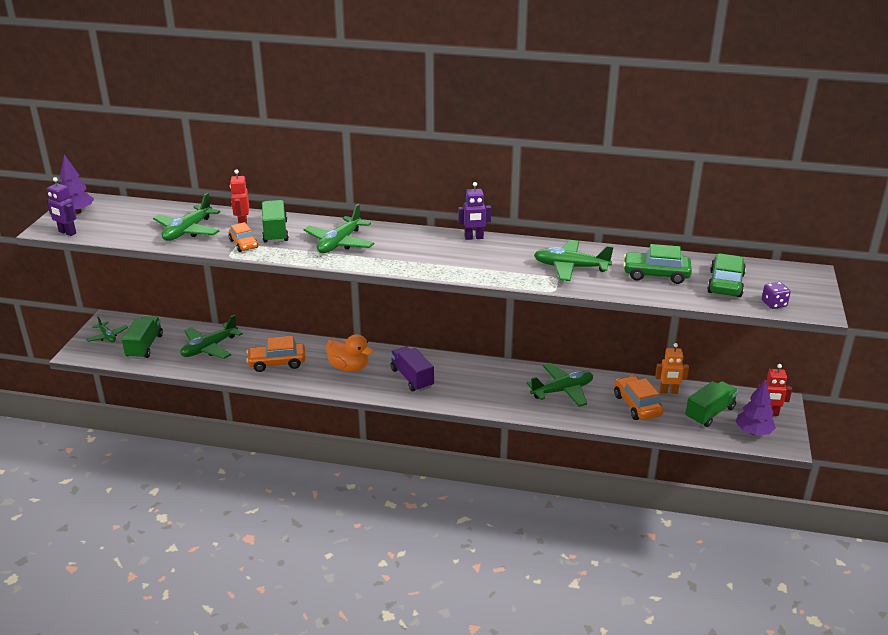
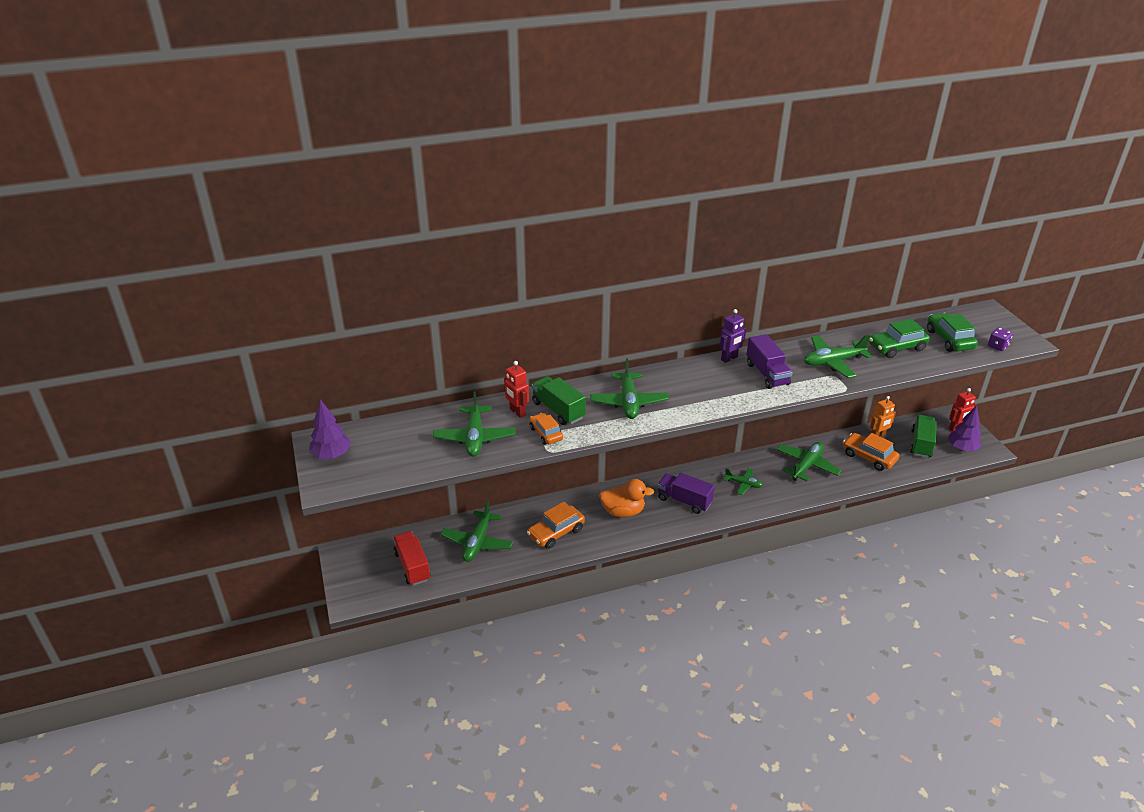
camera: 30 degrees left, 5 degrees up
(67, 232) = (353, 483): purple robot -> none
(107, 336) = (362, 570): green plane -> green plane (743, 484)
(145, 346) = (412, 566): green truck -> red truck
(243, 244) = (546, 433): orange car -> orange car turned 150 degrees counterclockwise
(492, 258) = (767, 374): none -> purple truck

(Work request): Your answer should be a number only: the count of lines above in which the string "truck" appears.

(Response): 2